#### [Task description]
Line by line, restate the material word for word, omitting any image.

#### [Records]
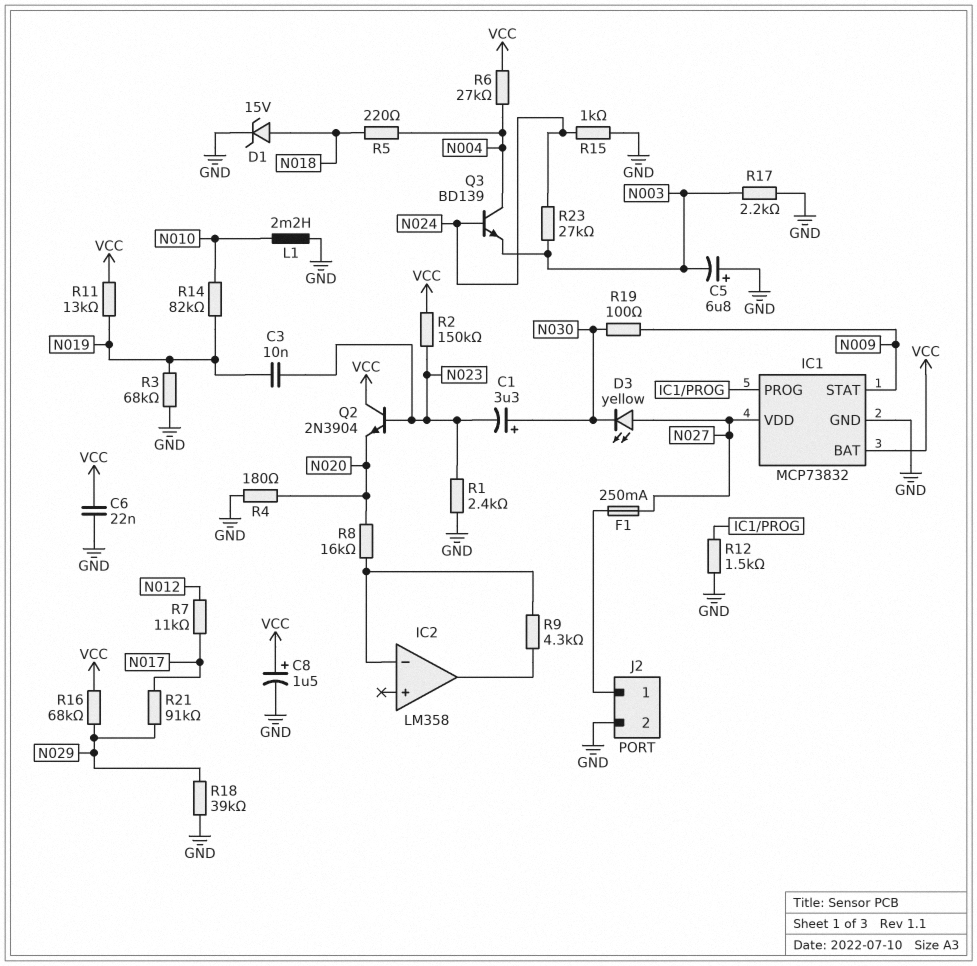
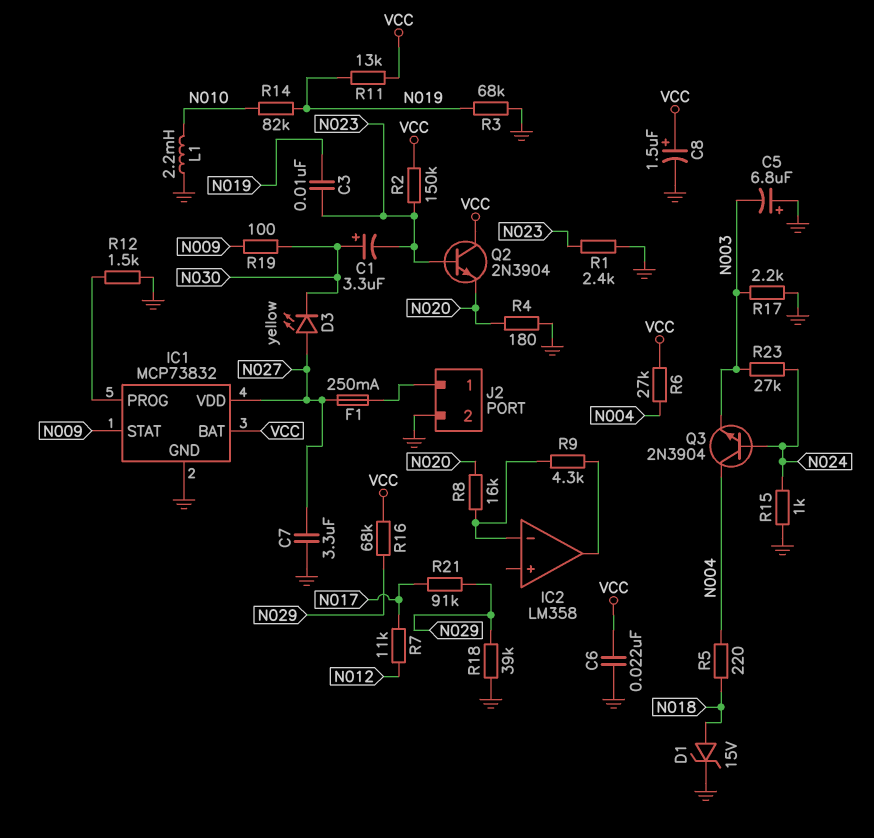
C7: none -> 3.3uF (GND, N027)
Q3: NPN BD139 (B N024, C N004, E N003) -> NPN 2N3904 (B N024, C N004, E N003)

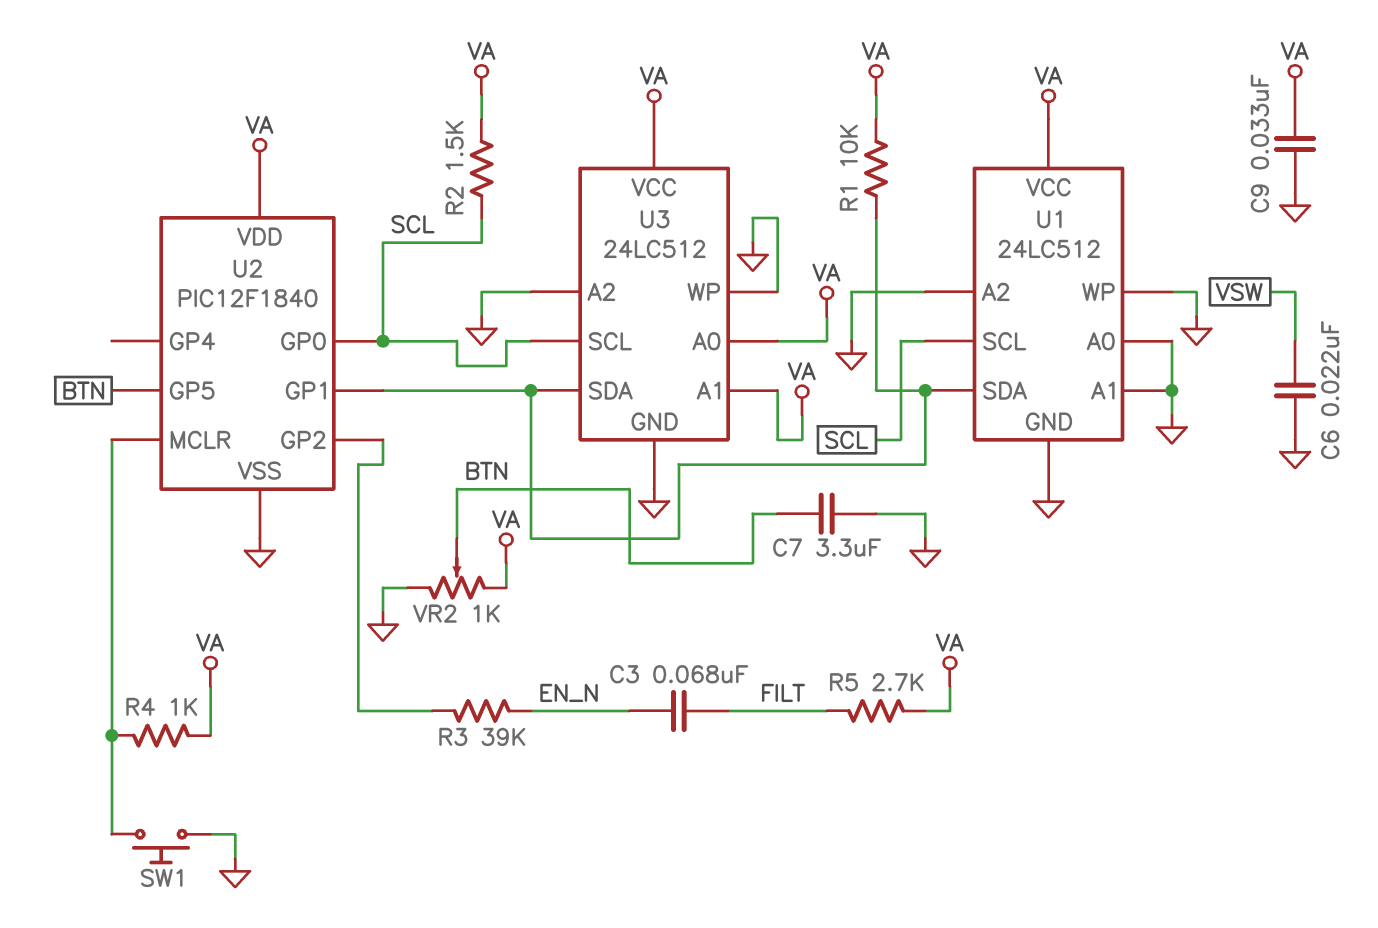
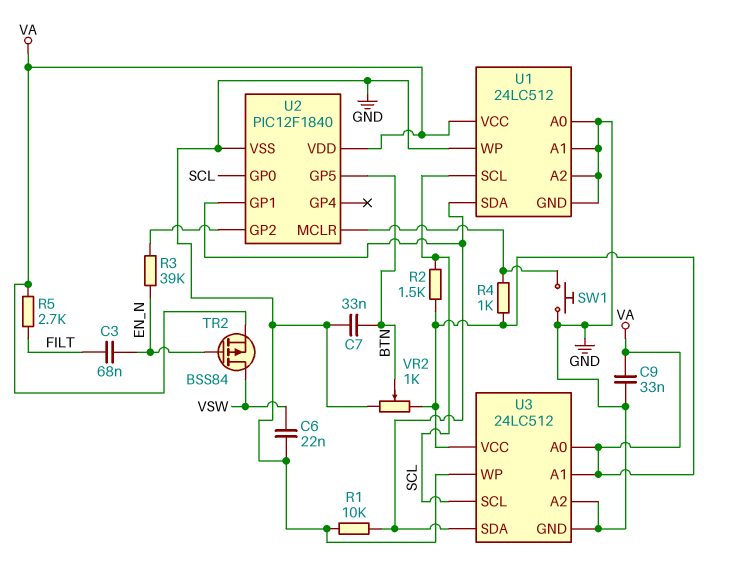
C7: 3.3uF (BTN, GND) -> 33nF (BTN, GND)
R1: 10k (U1/SDA, VA) -> 10k (GND, U1/SDA)
TR2: none -> PMOS BSS84 (G EN_N, D VSW, S VA)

#### [Answer to the problem]
C7: none -> 3.3uF (GND, N027)
Q3: NPN BD139 (B N024, C N004, E N003) -> NPN 2N3904 (B N024, C N004, E N003)

C7: 3.3uF (BTN, GND) -> 33nF (BTN, GND)
R1: 10k (U1/SDA, VA) -> 10k (GND, U1/SDA)
TR2: none -> PMOS BSS84 (G EN_N, D VSW, S VA)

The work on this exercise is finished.